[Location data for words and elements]
* Start *
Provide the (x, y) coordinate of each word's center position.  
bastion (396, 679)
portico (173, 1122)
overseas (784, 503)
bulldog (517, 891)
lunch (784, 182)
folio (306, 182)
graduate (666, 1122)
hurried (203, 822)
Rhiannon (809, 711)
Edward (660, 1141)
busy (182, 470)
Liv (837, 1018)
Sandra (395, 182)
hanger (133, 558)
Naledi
* End *
◆ **AIM**:
Can you lay out every line of the data above as a JSON list of strings, one string per line, with blank lines left out?

◆ **COMPLETED EXERCISE**:
[
  "Provide the (x, y) coordinate of each word's center position.  ",
  "bastion (396, 679)",
  "portico (173, 1122)",
  "overseas (784, 503)",
  "bulldog (517, 891)",
  "lunch (784, 182)",
  "folio (306, 182)",
  "graduate (666, 1122)",
  "hurried (203, 822)",
  "Rhiannon (809, 711)",
  "Edward (660, 1141)",
  "busy (182, 470)",
  "Liv (837, 1018)",
  "Sandra (395, 182)",
  "hanger (133, 558)",
  "Naledi"
]